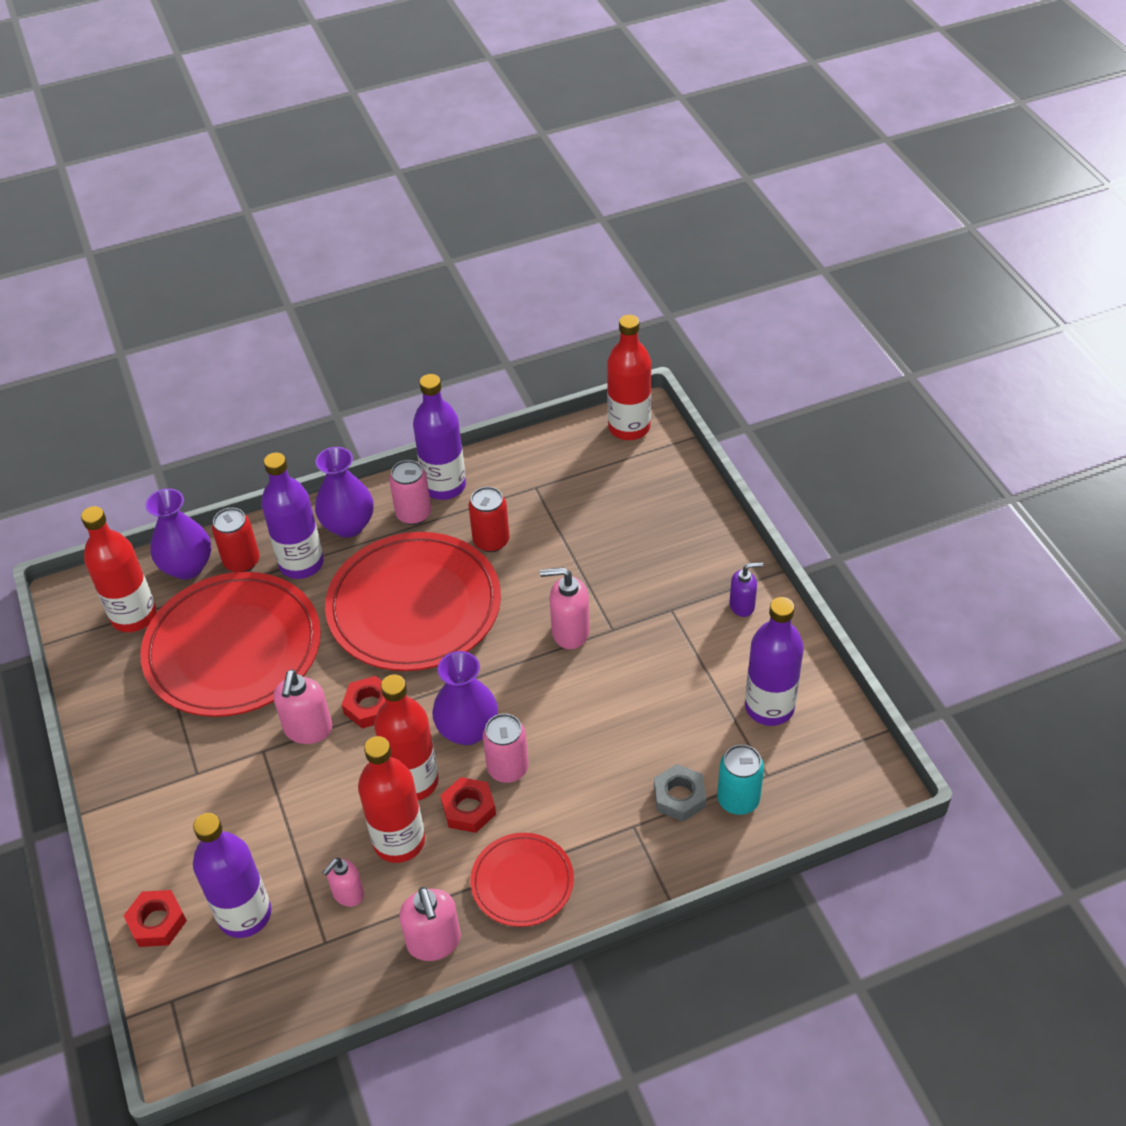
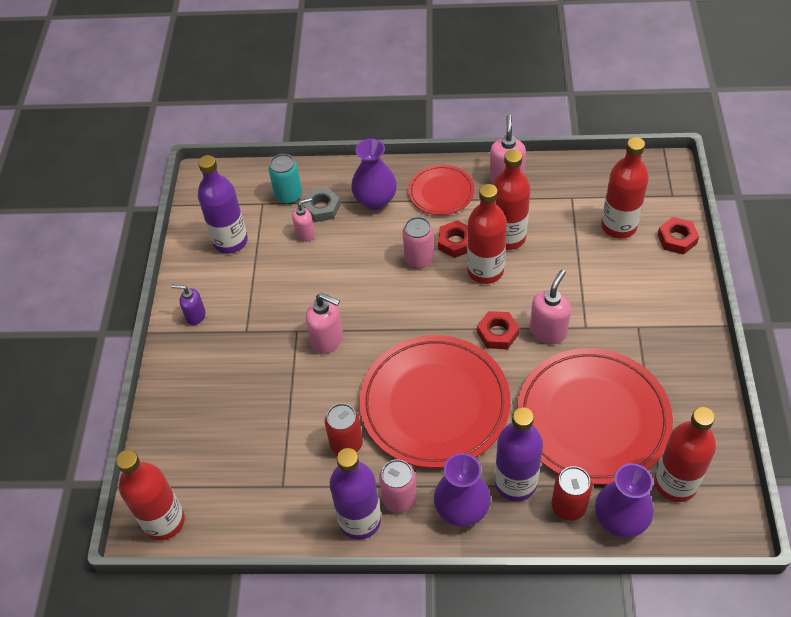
camera: 155 degrees left, 5 degrees up
purple bottle [193,813,271,938] -> red bottle [601,137,649,239]
pink soap dispenser [322,858,364,907] -> pink soap dispenser moved to [292,198,315,242]
purple vase [432,651,498,745] -> purple vase moved to [351,139,397,210]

» Task requirements
Count how many lines in the material above hold the word "moved", then write the number and nothing more.

» Response
2